→ PROBLEM TO SOLVE
Nothing but the records themselves, exactly as written and free of pictures, should appear in your response.

→ SOURCE MATERIAL
↓

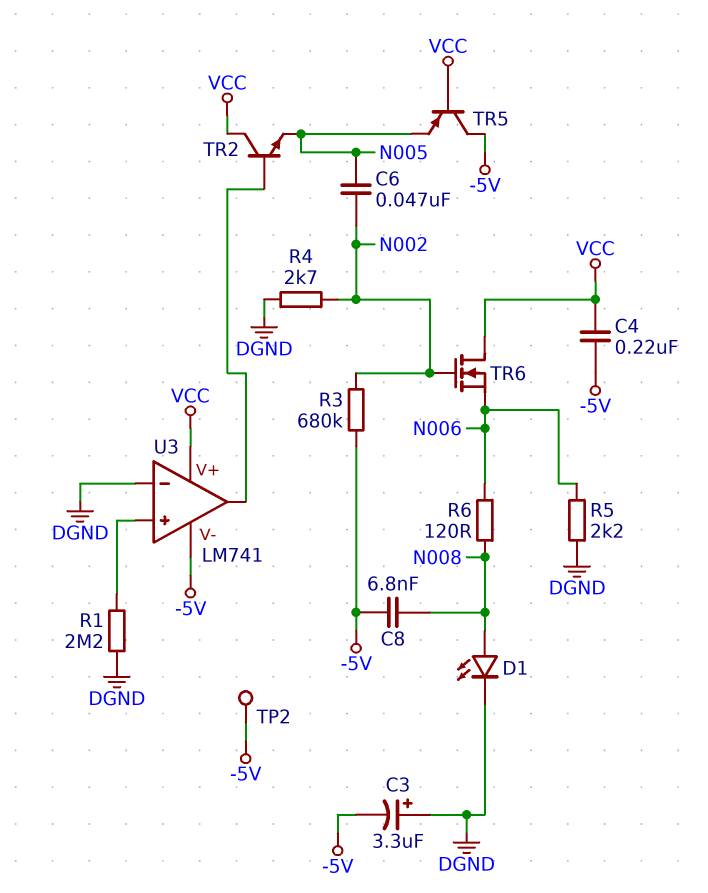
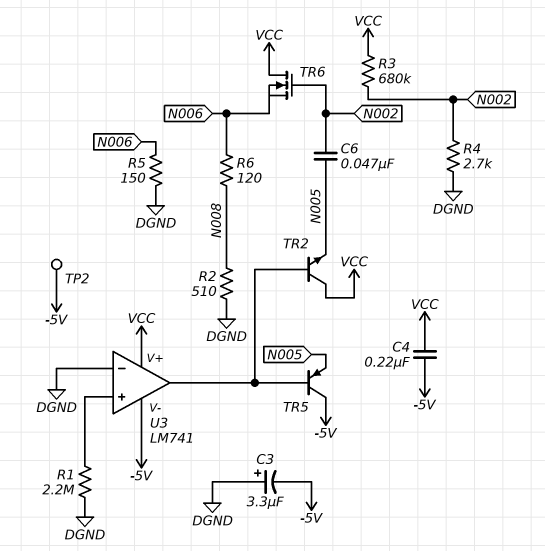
C8: 6.8nF (-5V, N008) -> none
D1: LED (A N008, K DGND) -> none
R2: none -> 510 (DGND, N008)
R3: 680k (-5V, N002) -> 680k (N002, VCC)
R5: 2.2k (DGND, N006) -> 150 (DGND, N006)
TR5: PNP (B VCC, C -5V, E N005) -> PNP (B U3/out, C -5V, E N005)

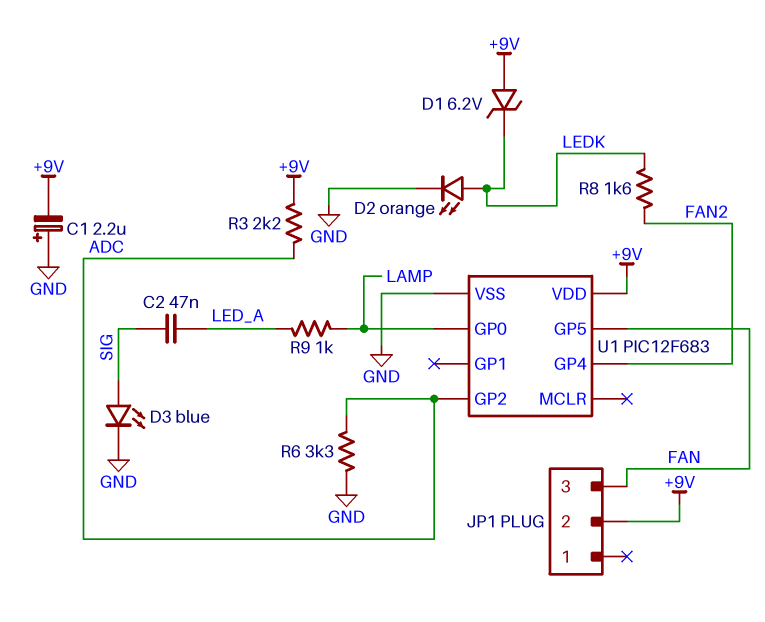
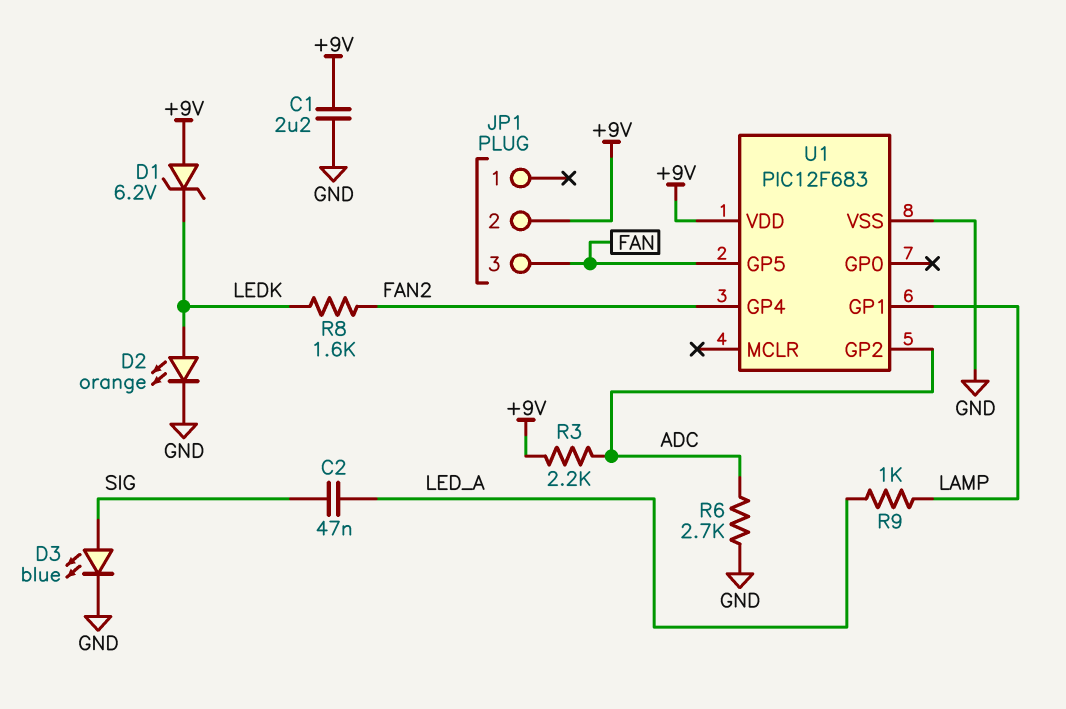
C1: 2.2uF (plus GND, minus +9V) -> 2.2uF (+9V, GND)
R6: 3.3k (ADC, GND) -> 2.7k (ADC, GND)
U1 pin GP0: LAMP -> none
U1 pin GP1: none -> LAMP

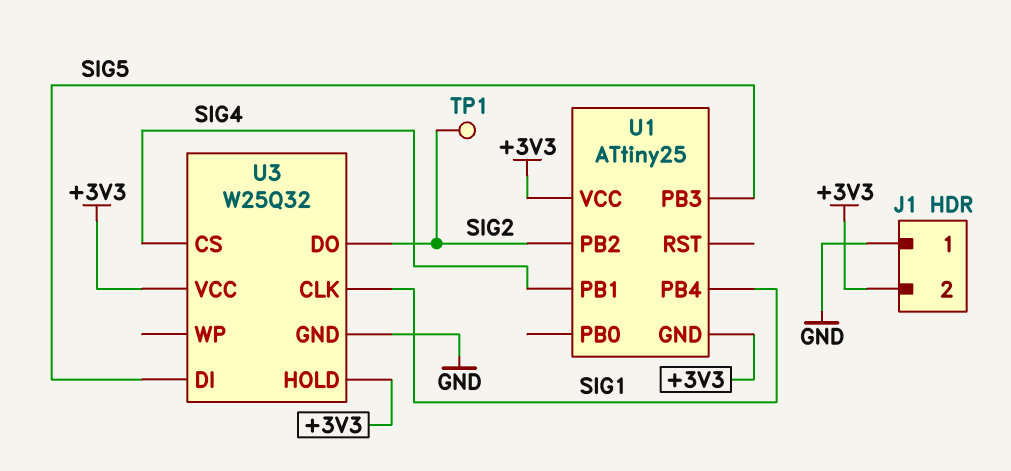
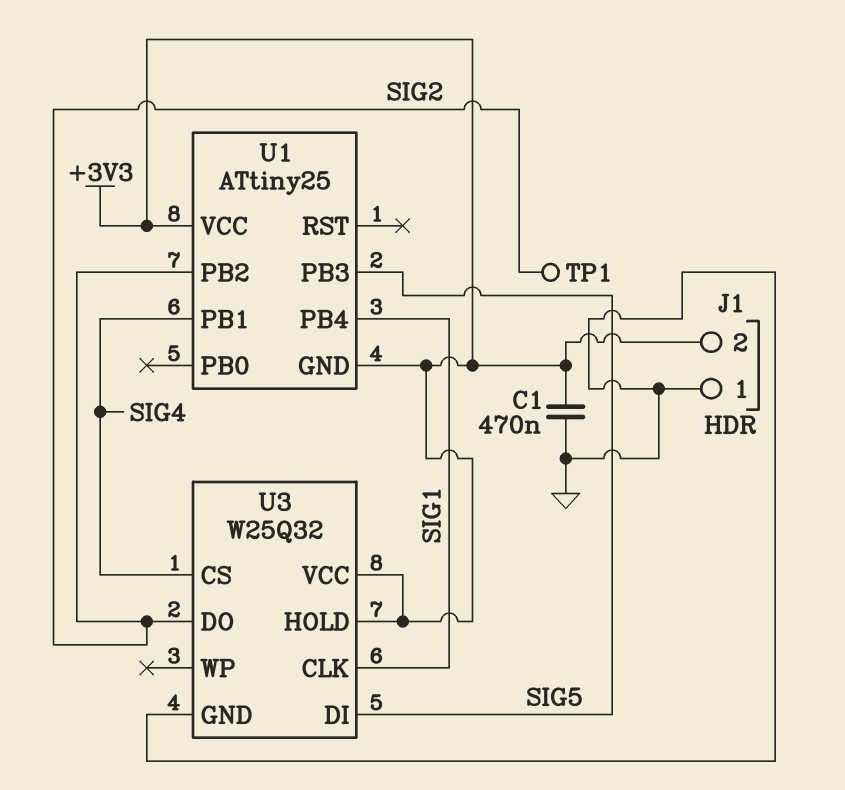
C1: none -> 470nF (+3V3, GND)

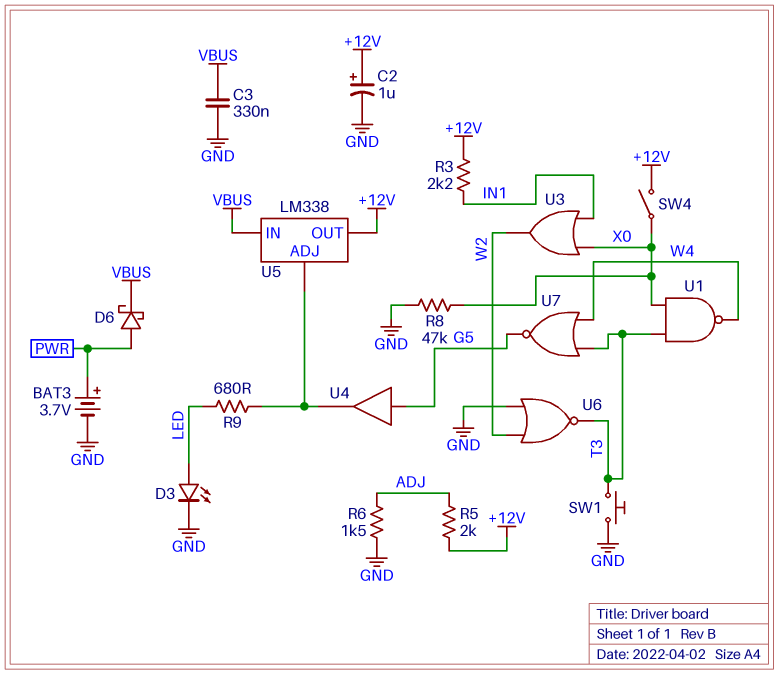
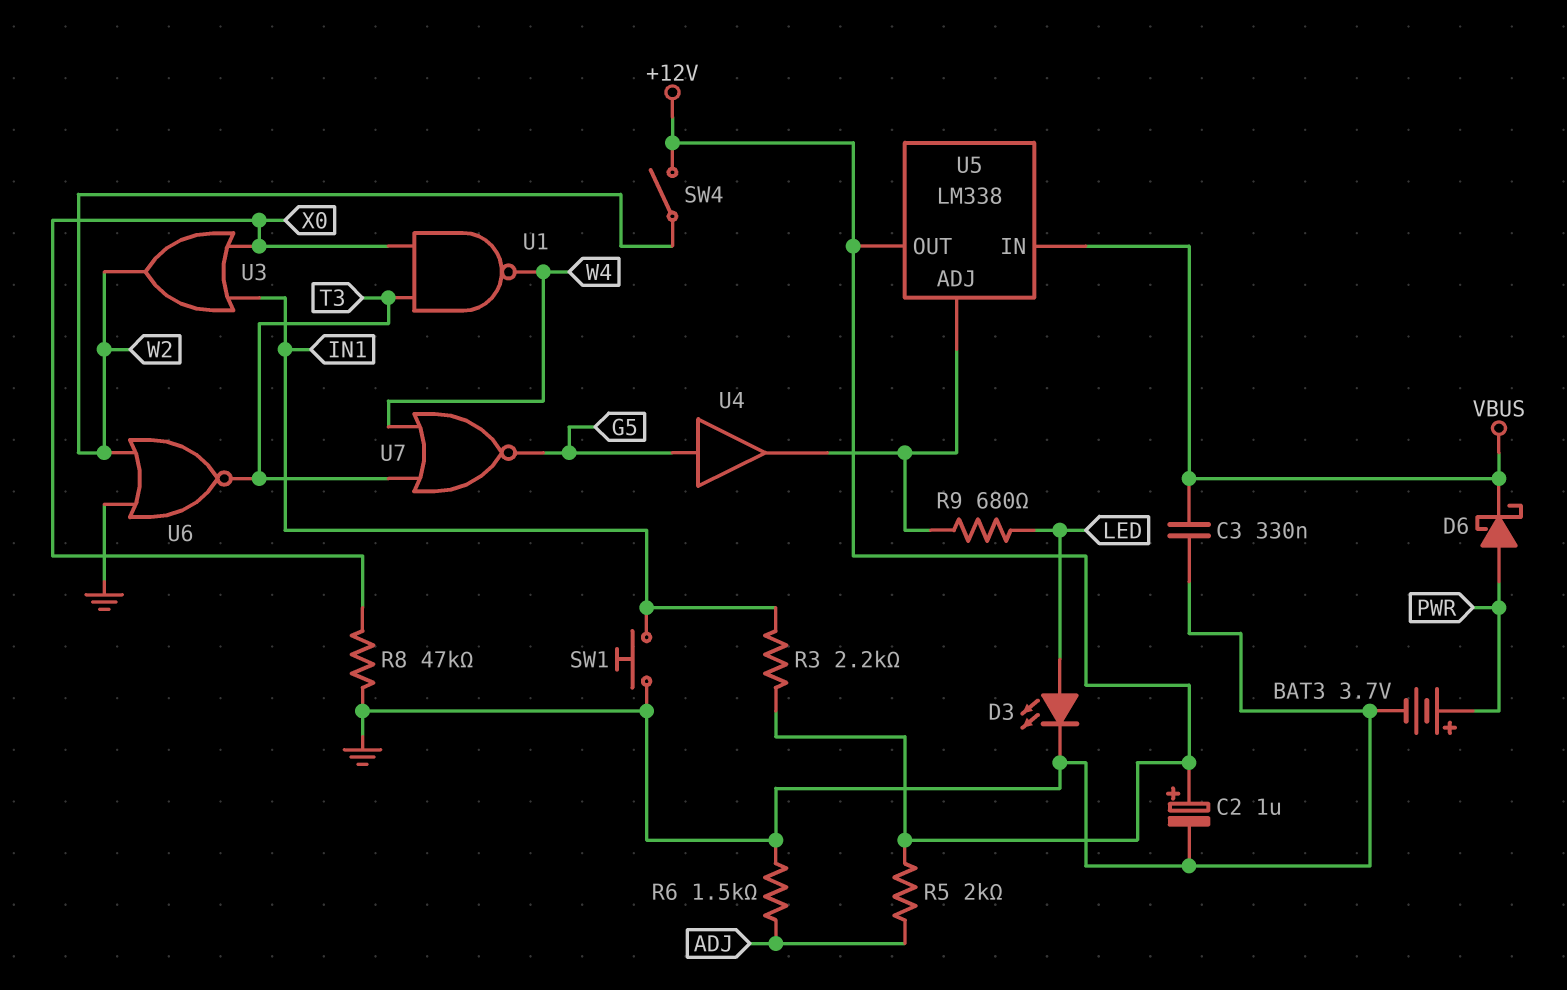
SW1: button (GND, T3) -> button (GND, IN1)
SW4: switch (+12V, X0) -> switch (+12V, W2)

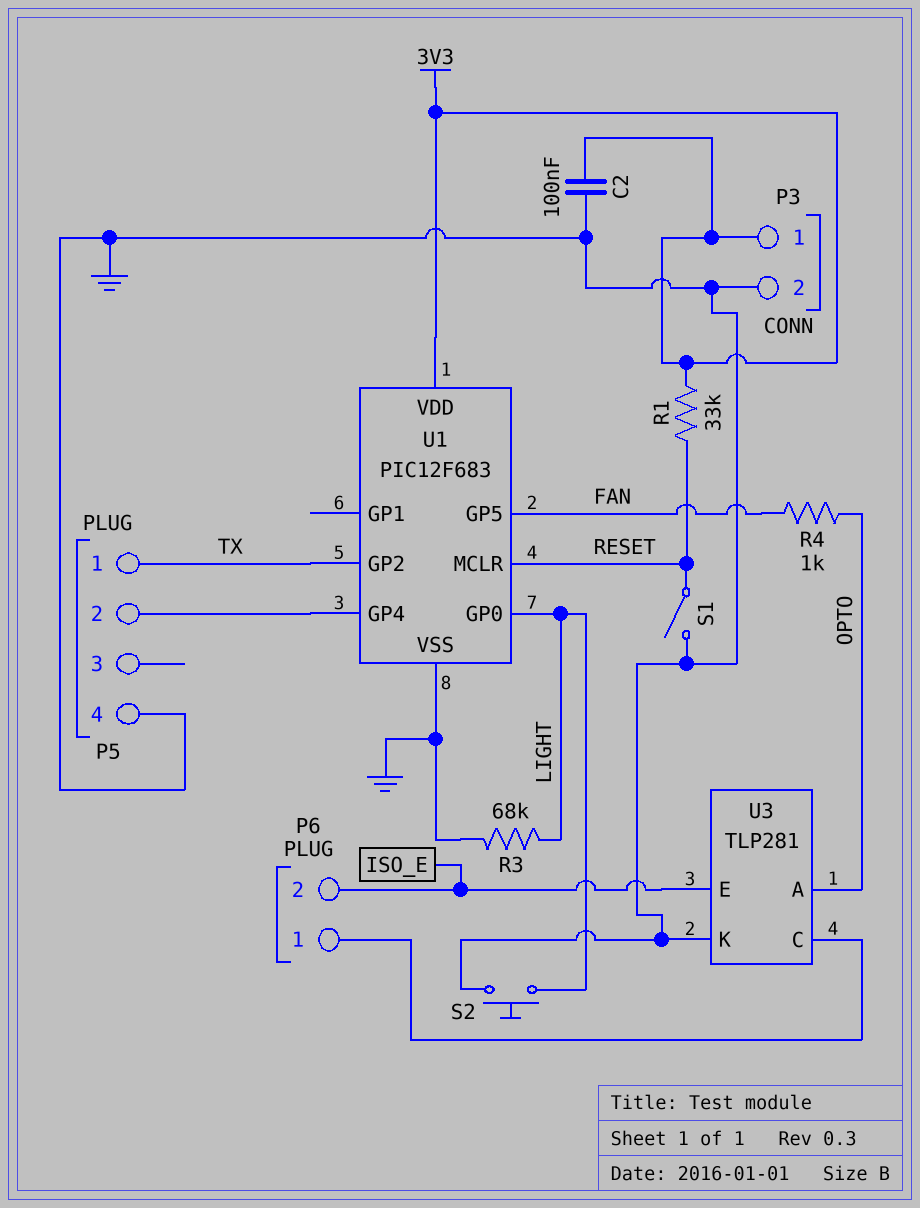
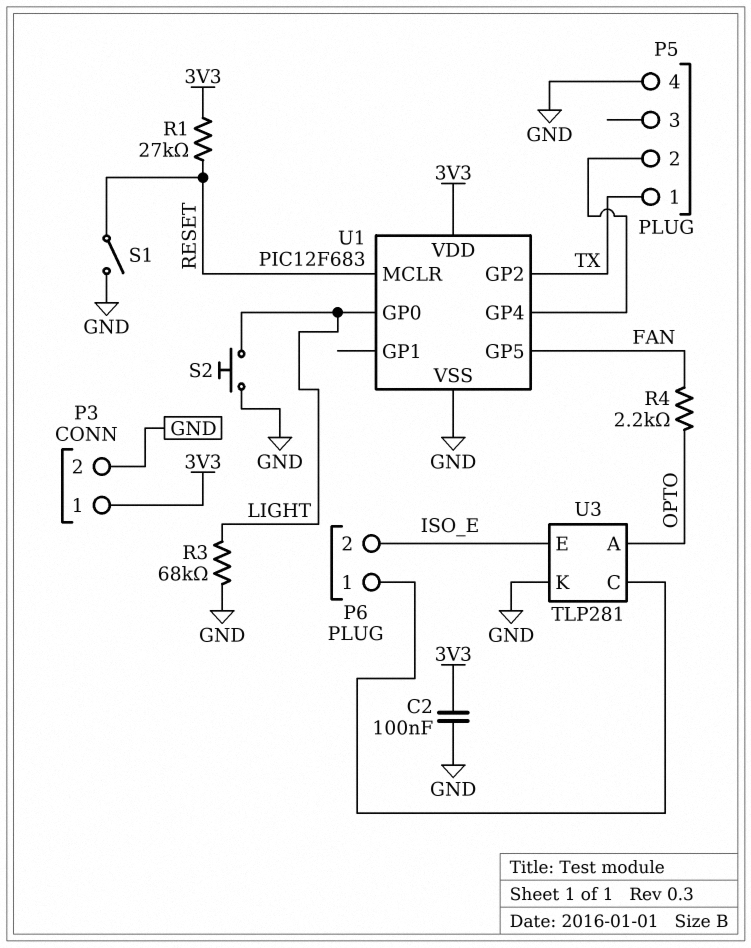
R1: 33k (3V3, RESET) -> 27k (3V3, RESET)
R4: 1k (FAN, OPTO) -> 2.2k (FAN, OPTO)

↑

→ WRITTEN ANSWER
C8: 6.8nF (-5V, N008) -> none
D1: LED (A N008, K DGND) -> none
R2: none -> 510 (DGND, N008)
R3: 680k (-5V, N002) -> 680k (N002, VCC)
R5: 2.2k (DGND, N006) -> 150 (DGND, N006)
TR5: PNP (B VCC, C -5V, E N005) -> PNP (B U3/out, C -5V, E N005)

C1: 2.2uF (plus GND, minus +9V) -> 2.2uF (+9V, GND)
R6: 3.3k (ADC, GND) -> 2.7k (ADC, GND)
U1 pin GP0: LAMP -> none
U1 pin GP1: none -> LAMP

C1: none -> 470nF (+3V3, GND)

SW1: button (GND, T3) -> button (GND, IN1)
SW4: switch (+12V, X0) -> switch (+12V, W2)

R1: 33k (3V3, RESET) -> 27k (3V3, RESET)
R4: 1k (FAN, OPTO) -> 2.2k (FAN, OPTO)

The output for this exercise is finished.